YOUR TASK: When you reach the line with "(167, 125) = (146, 281): purple" in the data below, begin printing lines exactly, and stop once the line with "(660, 324) = (867, 246): yellow" has been printed.

EXERCISE MATERIAL:
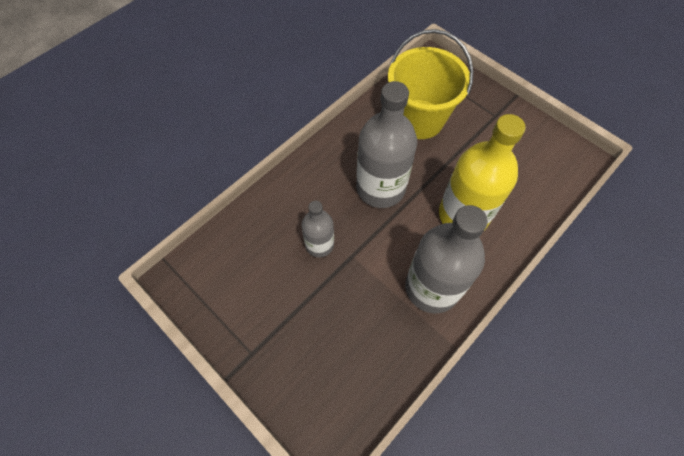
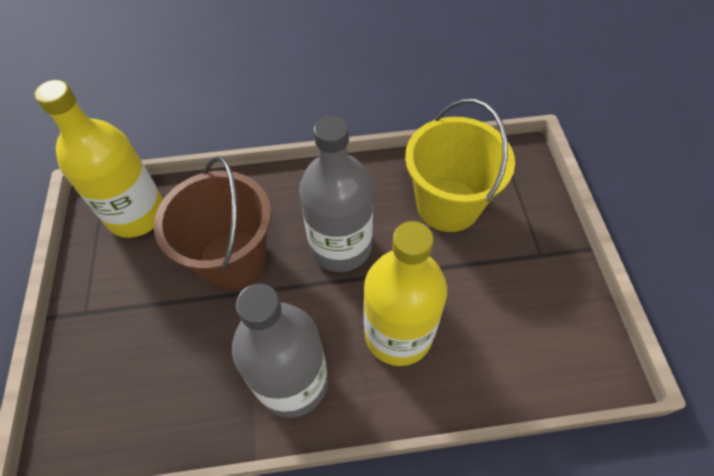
camera: 40 degrees right, 5 degrees down
(217, 264) = (137, 214): none -> yellow bottle
(319, 244) = (233, 259): grey bottle -> brown bucket

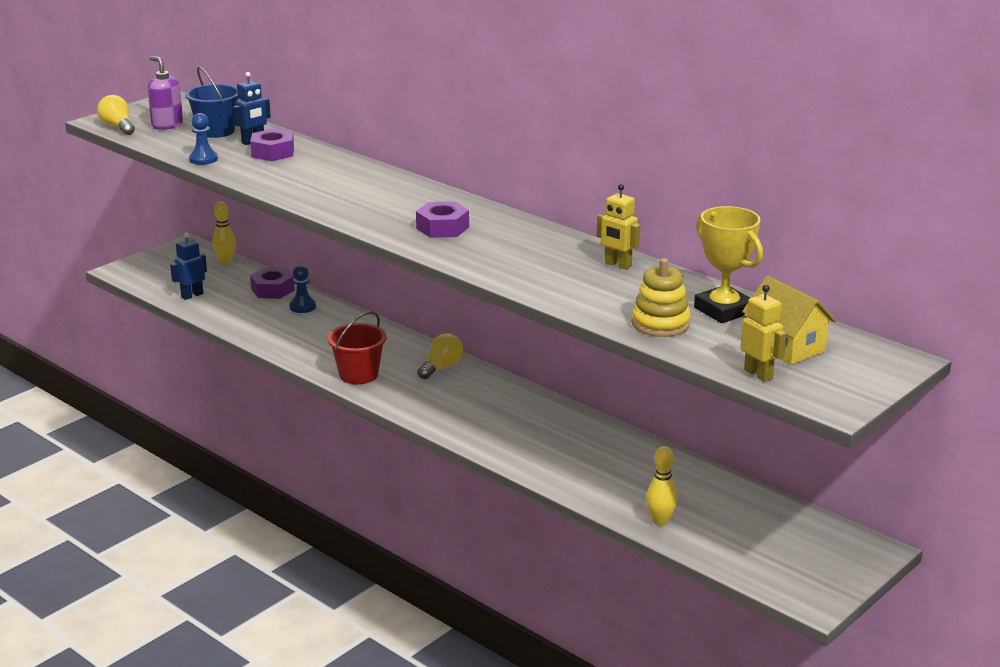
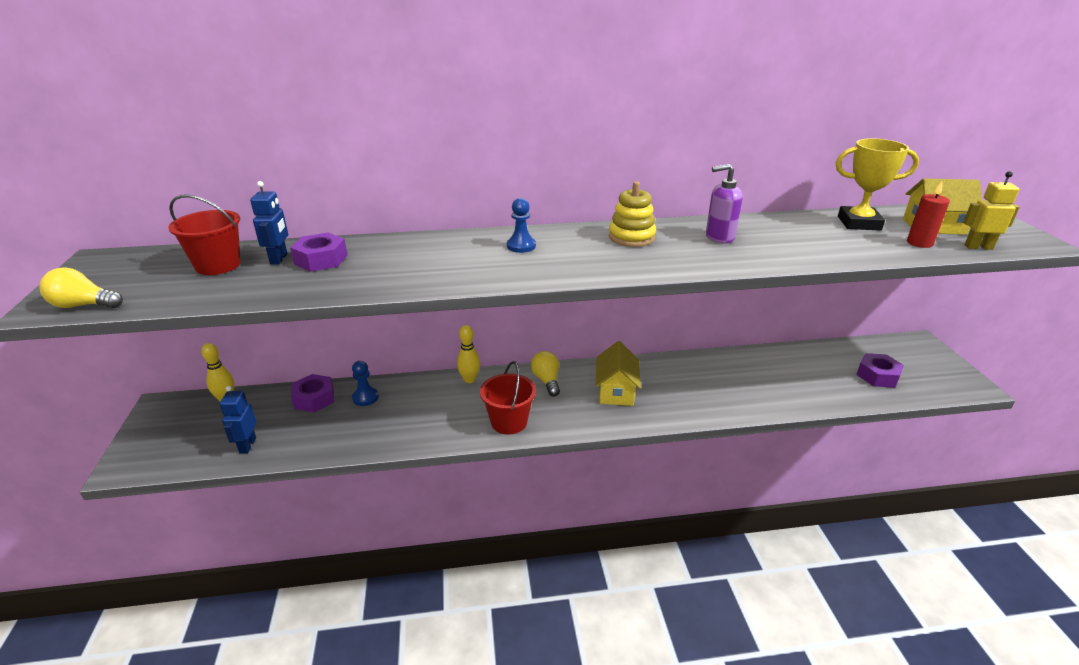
camera: 50 degrees left, 5 degrees up
(167, 125) = (146, 281): purple soap dispenser -> purple soap dispenser (719, 237)
(203, 159) = (265, 293): blue pawn -> blue pawn (521, 246)
(216, 131) = (218, 265): blue bucket -> red bucket
(442, 228) = (599, 253): purple nut -> purple nut (877, 376)
(475, 403) = (616, 391): none -> yellow house
(617, 265) = (747, 225): yellow robot -> none
(660, 324) = (867, 246): yellow stacking toy -> yellow stacking toy (631, 237)
(660, 521) = (842, 394): yellow bowling pin -> yellow bowling pin (469, 379)
(716, 345) = (919, 243): none -> red candle

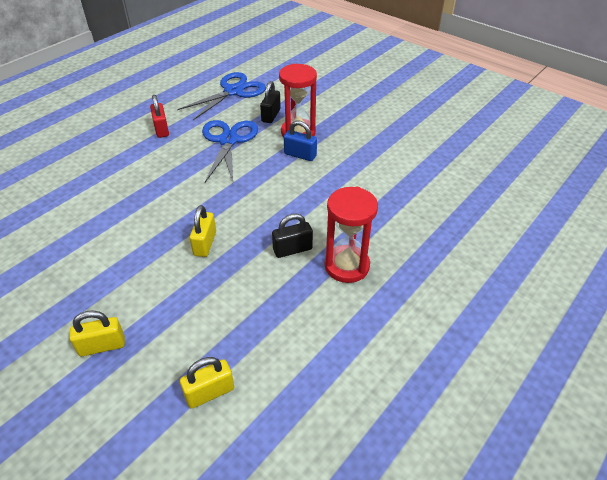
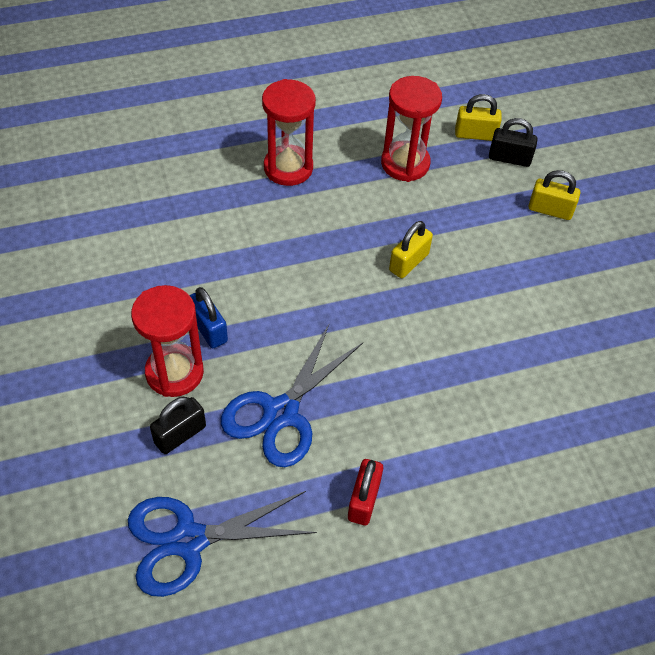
camera: 150 degrees left, 10 degrees up
(258, 321) = (405, 163): none -> red hourglass
(292, 249) = (325, 209): black padlock -> black padlock (509, 158)

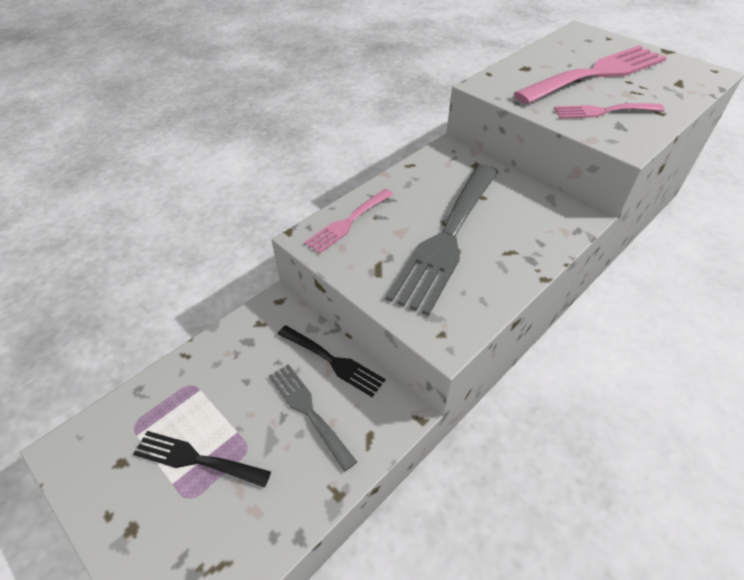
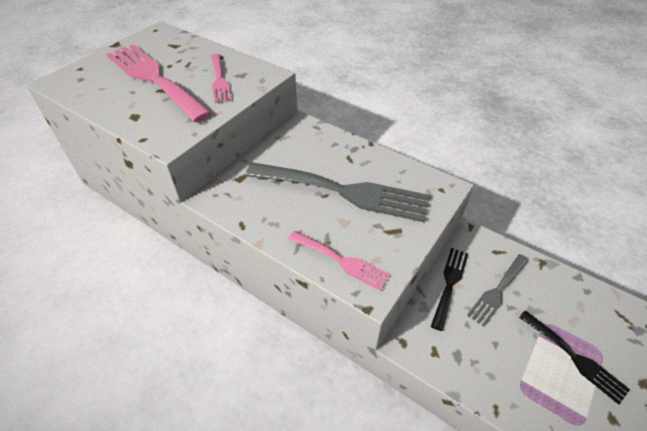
camera: 100 degrees left, 0 degrees up
(196, 459) = (575, 358): black fork -> black fork turned 45 degrees counterclockwise

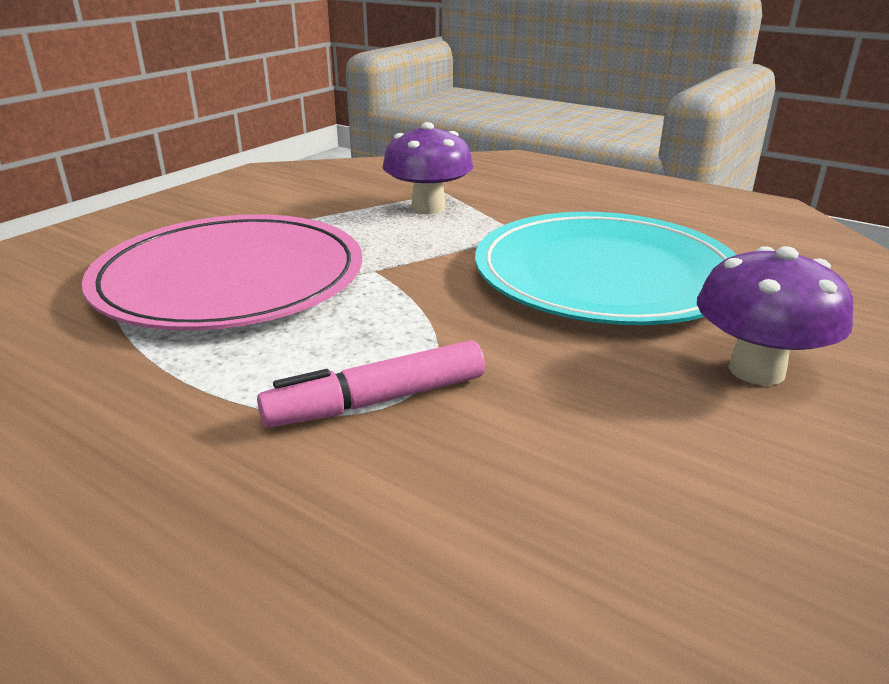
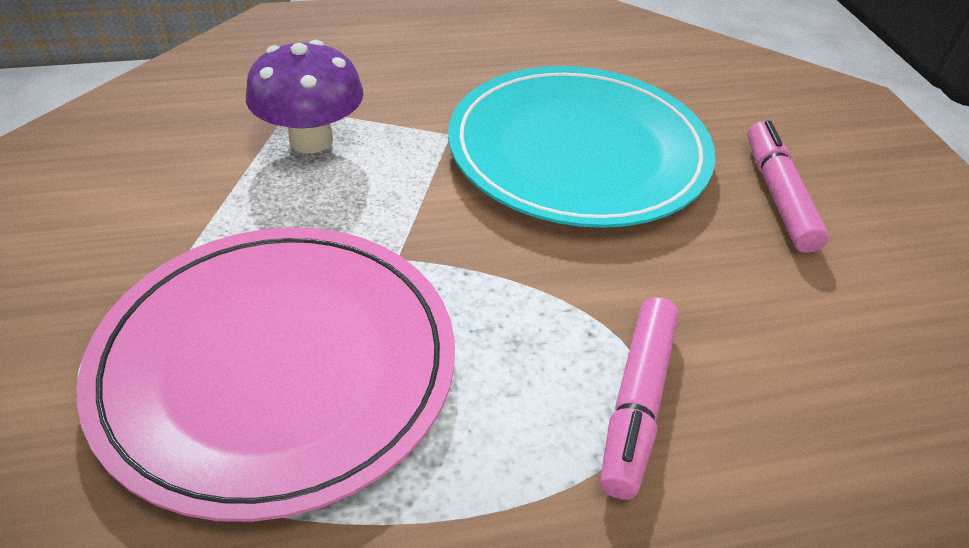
camera: 50 degrees left, 15 degrees up
(756, 370) = (778, 195): purple mushroom -> pink marker

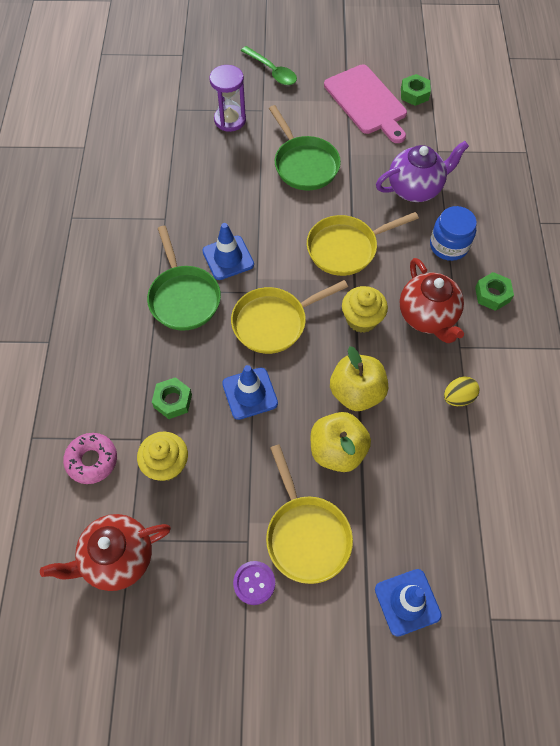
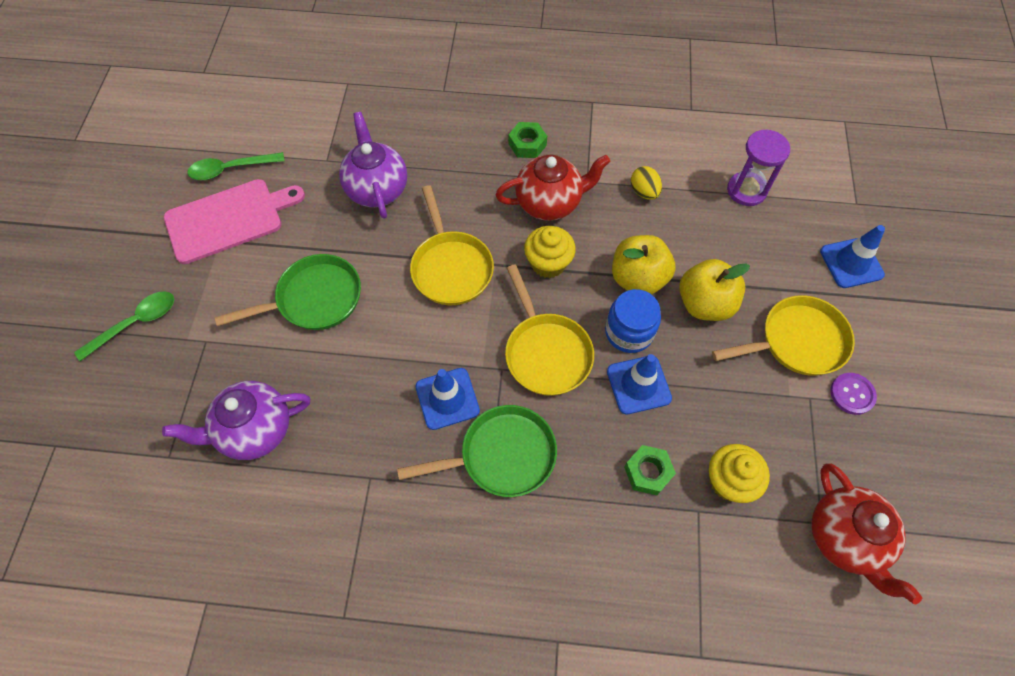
camera: 85 degrees left, 0 degrees up
(92, 460) = (728, 572): pink donut -> none
(197, 149) = (255, 430): none -> purple teapot
(230, 120) = (211, 384): purple hourglass -> purple hourglass (746, 190)
(414, 94) = (231, 169): green nut -> green spoon
(448, 245) = (461, 170): blue jar -> blue jar (629, 332)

COMPLETED TASK:
(167, 125) = (146, 281): purple soap dispenser -> purple soap dispenser (719, 237)
(203, 159) = (265, 293): blue pawn -> blue pawn (521, 246)
(216, 131) = (218, 265): blue bucket -> red bucket
(442, 228) = (599, 253): purple nut -> purple nut (877, 376)
(475, 403) = (616, 391): none -> yellow house
(617, 265) = (747, 225): yellow robot -> none
(660, 324) = (867, 246): yellow stacking toy -> yellow stacking toy (631, 237)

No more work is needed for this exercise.